**The problem:**
Find every line of the records that has "plus" and return it.

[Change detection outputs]

_ _ _ _ _

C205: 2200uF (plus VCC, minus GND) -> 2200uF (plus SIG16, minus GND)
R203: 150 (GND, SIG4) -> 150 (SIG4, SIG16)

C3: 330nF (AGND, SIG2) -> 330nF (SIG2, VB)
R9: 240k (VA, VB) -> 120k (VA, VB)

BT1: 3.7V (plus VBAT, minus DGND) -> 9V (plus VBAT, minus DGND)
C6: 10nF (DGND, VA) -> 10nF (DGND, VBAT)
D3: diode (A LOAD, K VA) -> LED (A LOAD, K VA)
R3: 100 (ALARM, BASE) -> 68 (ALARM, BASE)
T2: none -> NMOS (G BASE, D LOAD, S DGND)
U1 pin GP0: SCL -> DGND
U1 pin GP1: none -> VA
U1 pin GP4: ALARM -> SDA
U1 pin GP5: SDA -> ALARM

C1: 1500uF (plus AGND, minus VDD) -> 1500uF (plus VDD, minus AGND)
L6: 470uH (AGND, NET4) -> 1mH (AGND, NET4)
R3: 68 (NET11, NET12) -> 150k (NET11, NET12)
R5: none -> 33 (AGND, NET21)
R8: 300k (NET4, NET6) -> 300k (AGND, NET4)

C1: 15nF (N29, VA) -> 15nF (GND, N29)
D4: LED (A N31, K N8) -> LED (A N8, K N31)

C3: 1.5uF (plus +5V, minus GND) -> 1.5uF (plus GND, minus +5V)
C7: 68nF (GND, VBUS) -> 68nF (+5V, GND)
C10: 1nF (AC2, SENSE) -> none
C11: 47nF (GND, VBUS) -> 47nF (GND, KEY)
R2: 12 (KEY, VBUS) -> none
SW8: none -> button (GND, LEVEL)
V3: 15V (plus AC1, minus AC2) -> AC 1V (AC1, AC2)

_ _ _ _ _

**Output of the exercise:**
C205: 2200uF (plus VCC, minus GND) -> 2200uF (plus SIG16, minus GND)
BT1: 3.7V (plus VBAT, minus DGND) -> 9V (plus VBAT, minus DGND)
C1: 1500uF (plus AGND, minus VDD) -> 1500uF (plus VDD, minus AGND)
C3: 1.5uF (plus +5V, minus GND) -> 1.5uF (plus GND, minus +5V)
V3: 15V (plus AC1, minus AC2) -> AC 1V (AC1, AC2)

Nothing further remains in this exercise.